**WHAT THE TASK REQUIRES:** Skip the pictures. Give all the data again exactly.

------ MATERIAL SHOWN

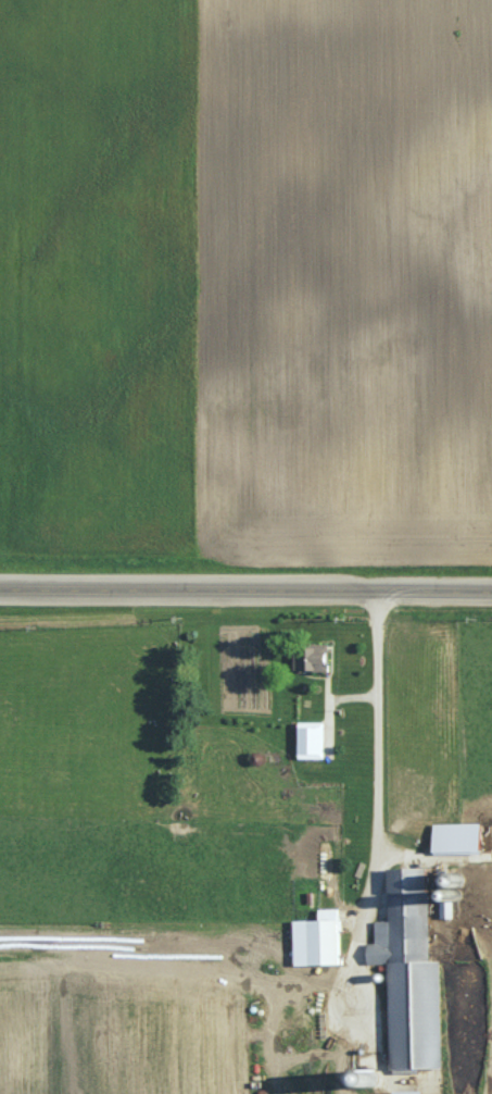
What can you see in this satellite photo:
road: (245, 588)
building: (312, 658)
building: (309, 705)
road: (381, 747)
building: (314, 755)
building: (408, 913)
building: (320, 941)

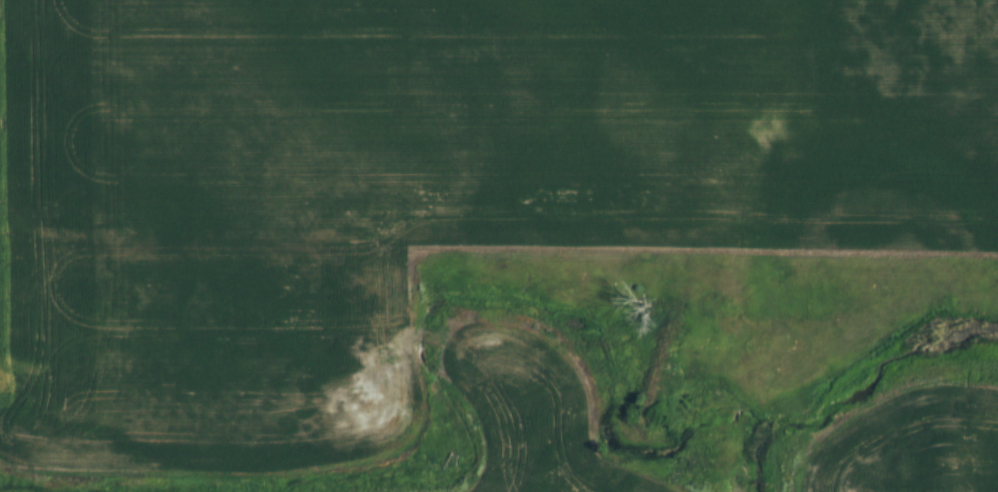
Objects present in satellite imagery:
crop: (502, 126)

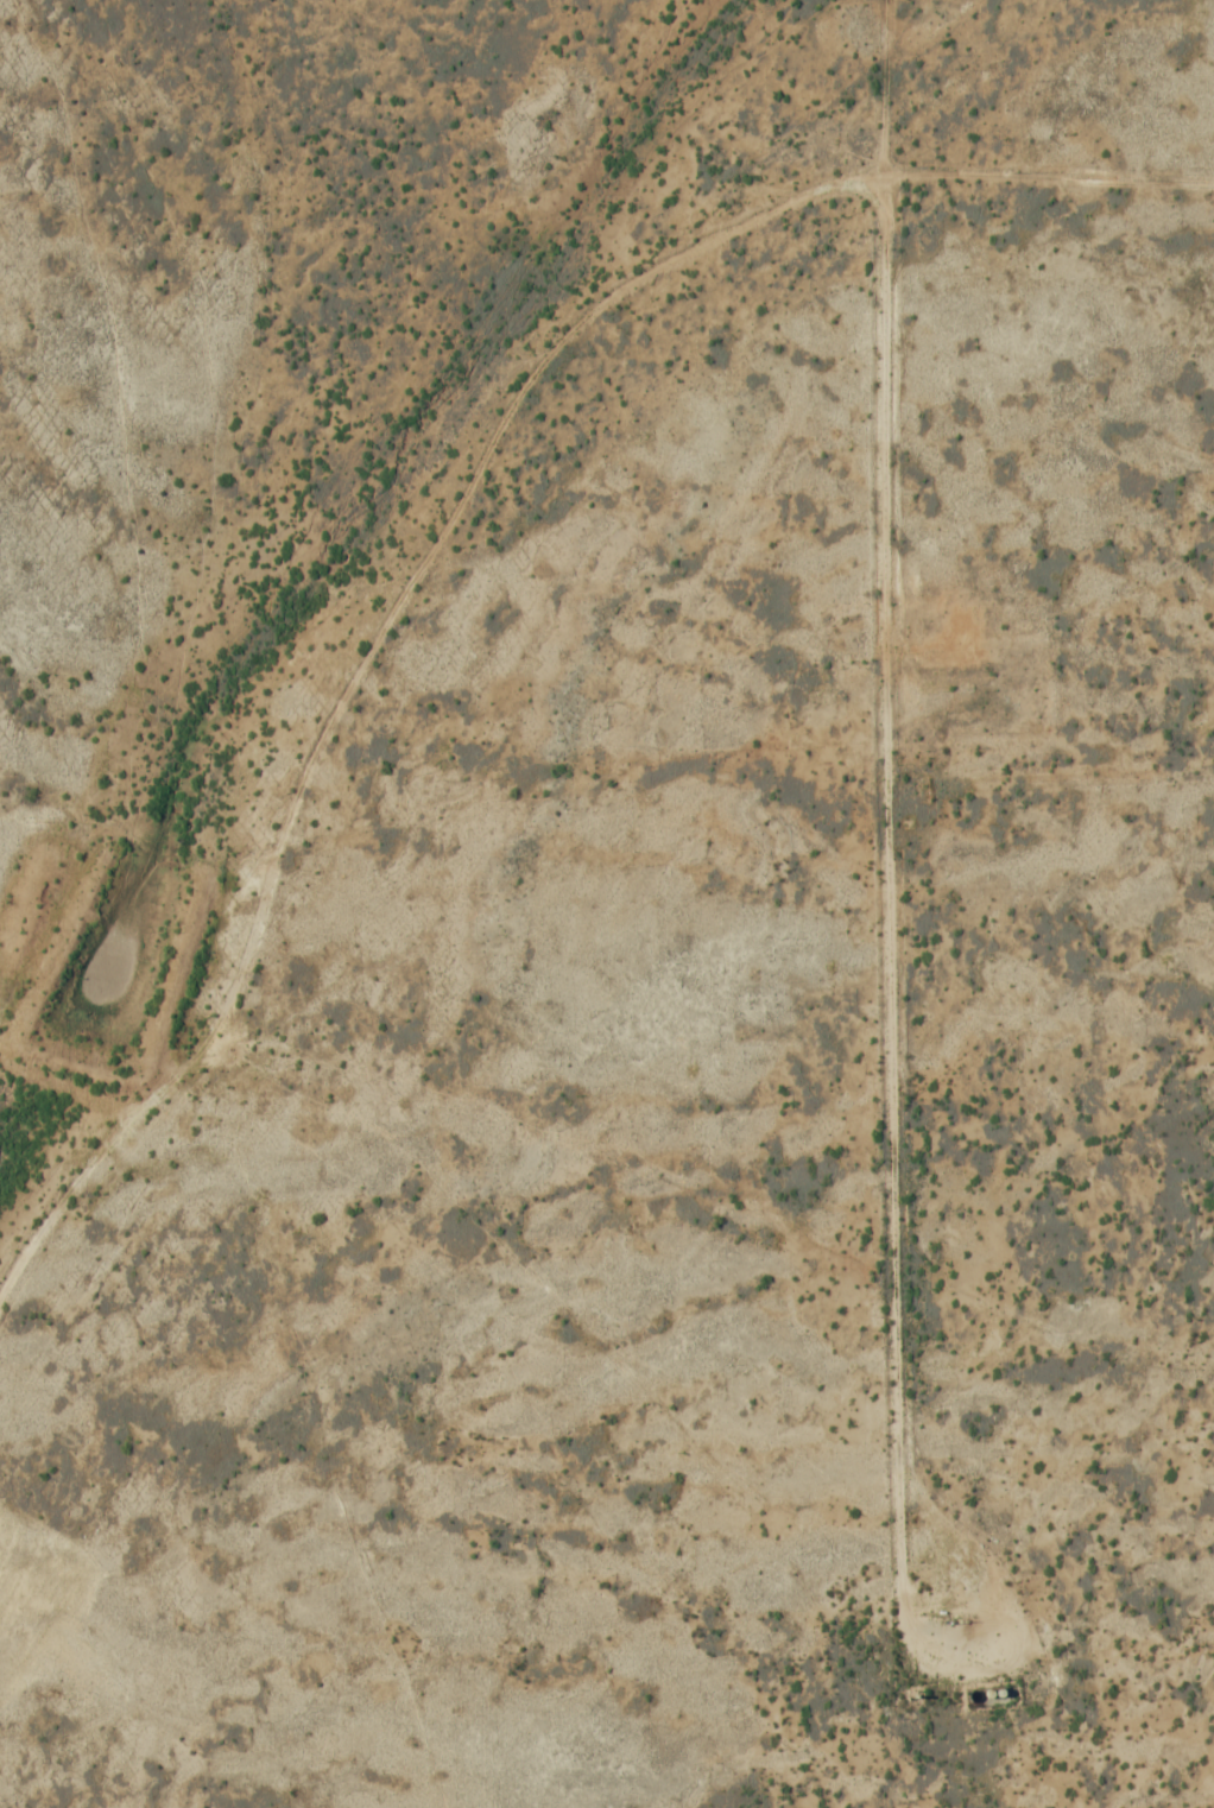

------------

**ANSWER FOR THIS EXERCISE:**
What can you see in this satellite photo:
road: (245, 588)
building: (312, 658)
building: (309, 705)
road: (381, 747)
building: (314, 755)
building: (408, 913)
building: (320, 941)

Objects present in satellite imagery:
crop: (502, 126)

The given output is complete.